— RECORDS SUPPLIED —
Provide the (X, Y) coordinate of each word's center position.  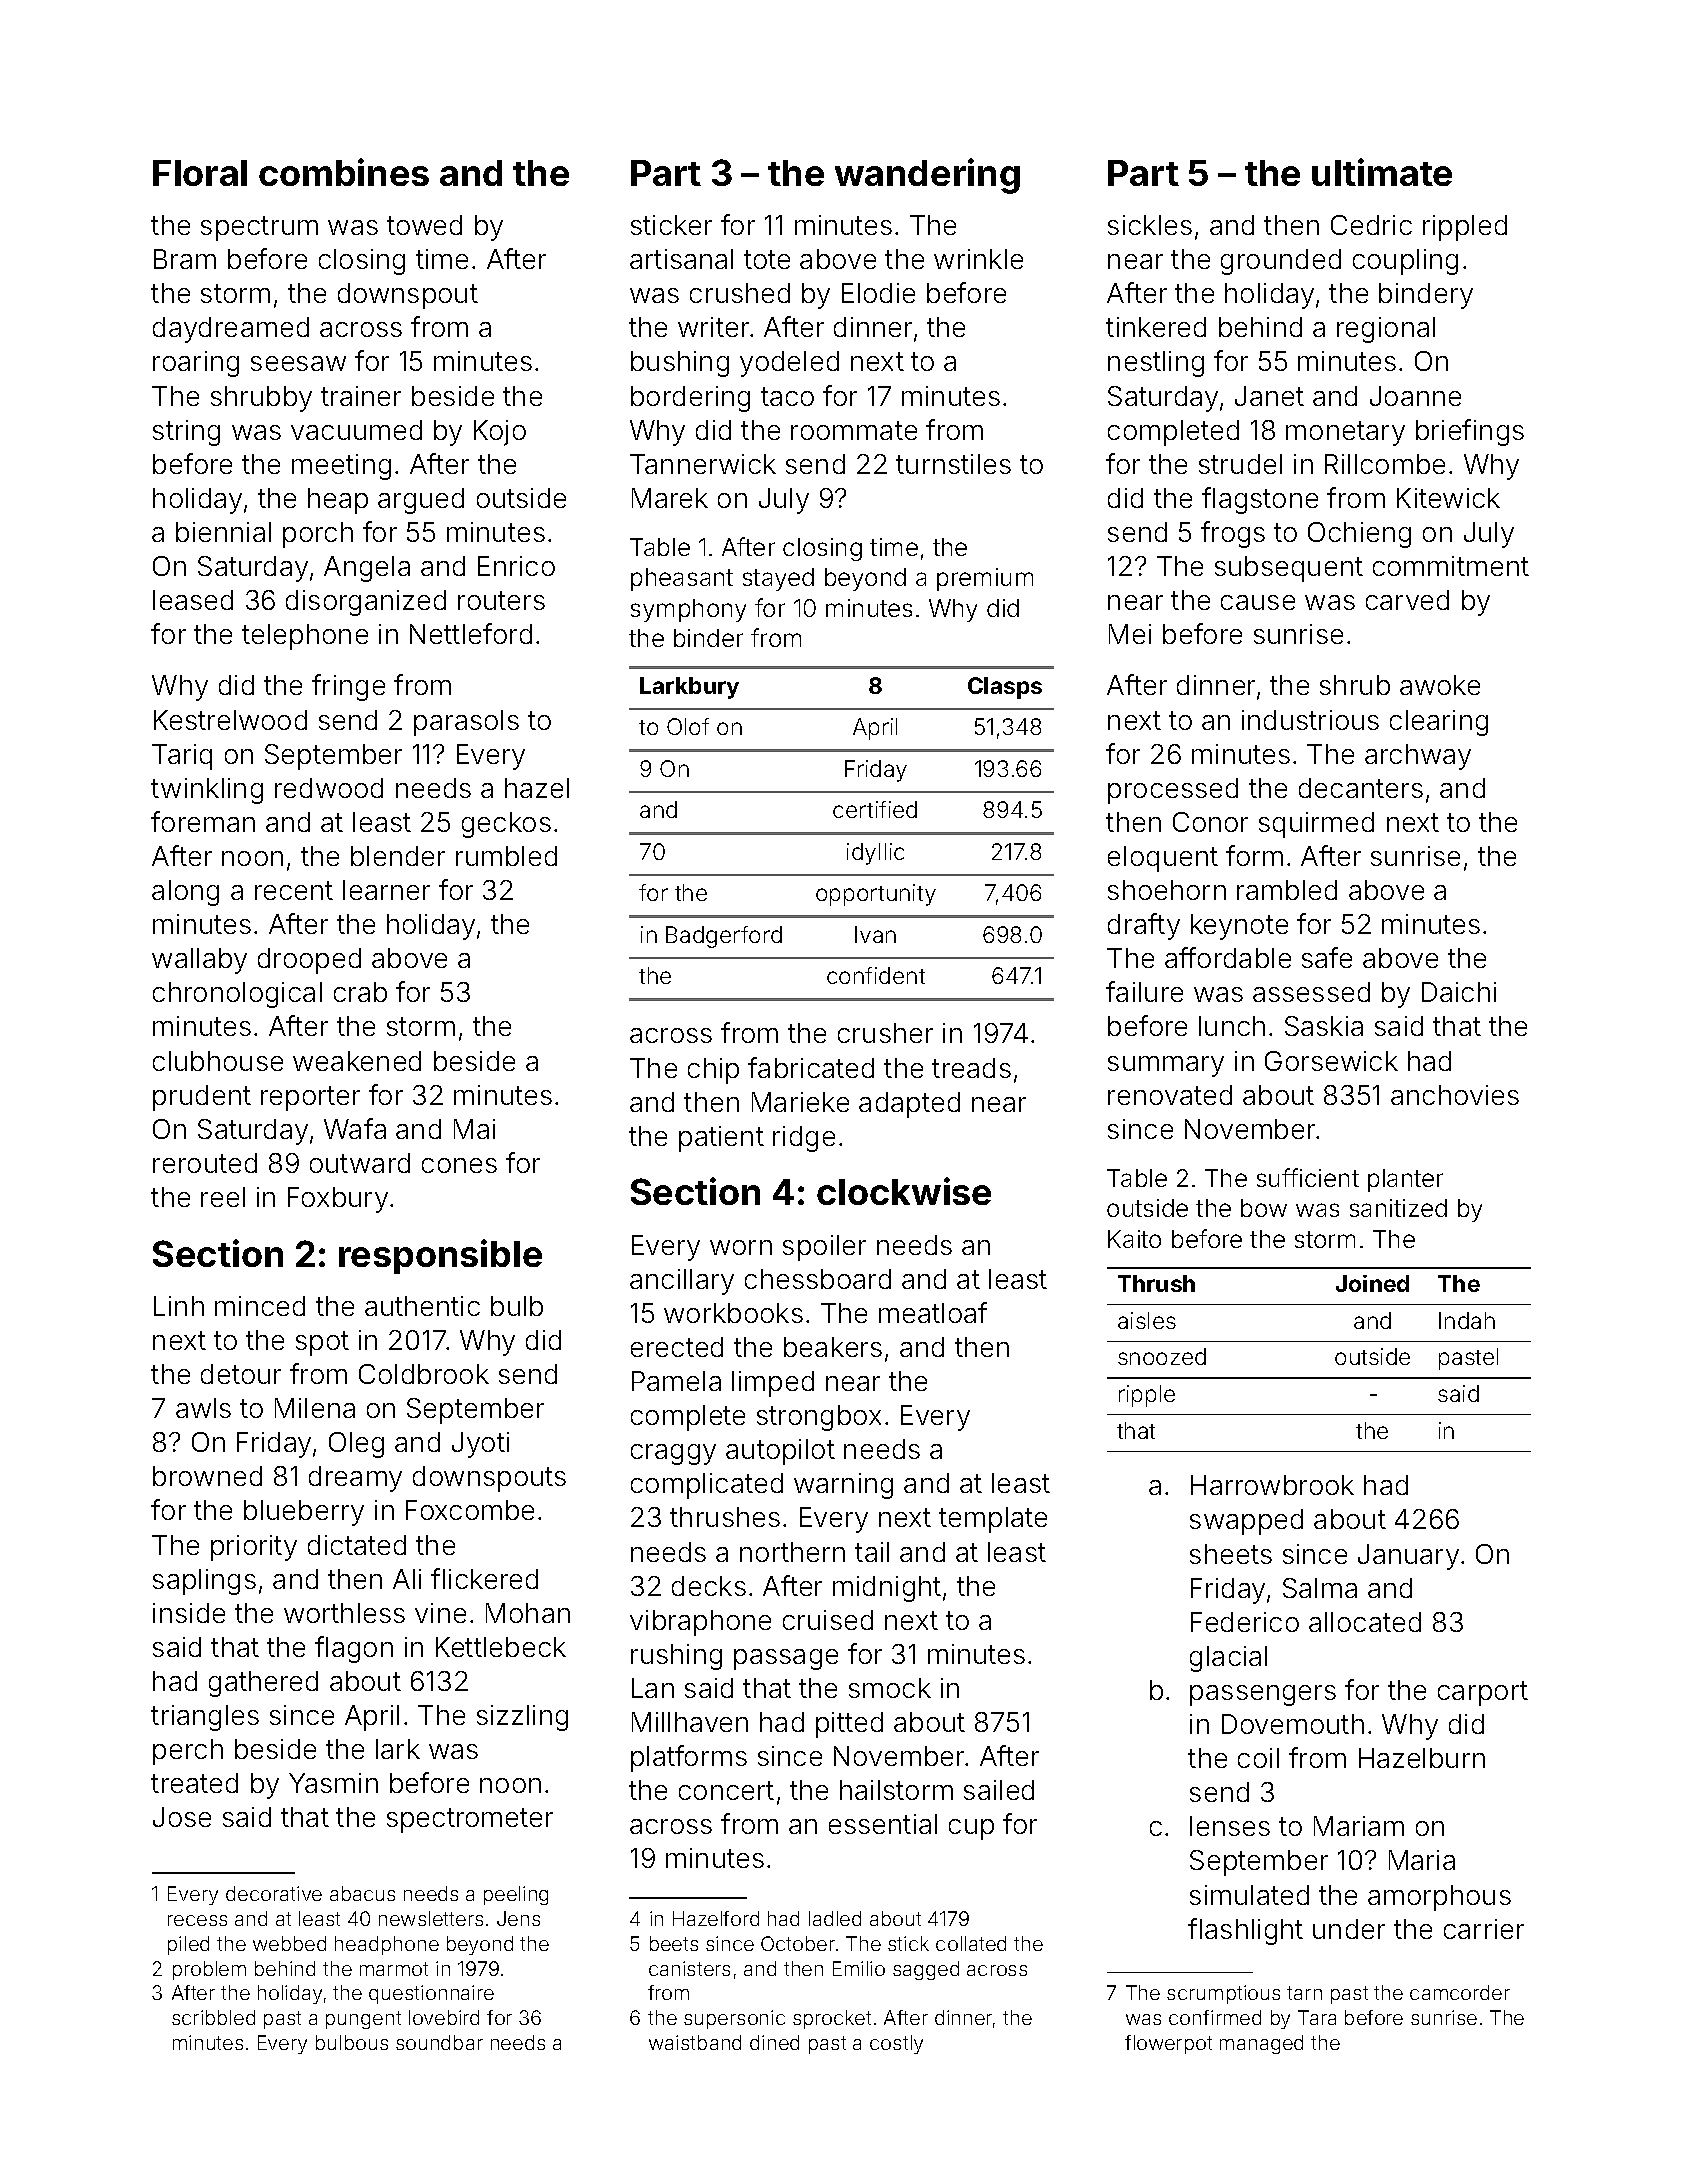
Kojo (500, 433)
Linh (179, 1306)
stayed (778, 579)
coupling (1405, 262)
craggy (673, 1454)
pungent (363, 2020)
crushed (740, 293)
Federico (1245, 1622)
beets (674, 1943)
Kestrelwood (230, 720)
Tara (1317, 2017)
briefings (1470, 432)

— INSTRUCTIONS TO FOLLOW —
Rewrite every line of the material above as a numbered list, omitting any blank lines. Do not include the pictures in your answer.

— RESULT OF THIS EXERCISE —
1. Provide the (X, Y) coordinate of each word's center position.  
2. Kojo (500, 433)
3. Linh (179, 1306)
4. stayed (778, 579)
5. coupling (1405, 262)
6. craggy (673, 1454)
7. pungent (363, 2020)
8. crushed (740, 293)
9. Federico (1245, 1622)
10. beets (674, 1943)
11. Kestrelwood (230, 720)
12. Tara (1317, 2017)
13. briefings (1470, 432)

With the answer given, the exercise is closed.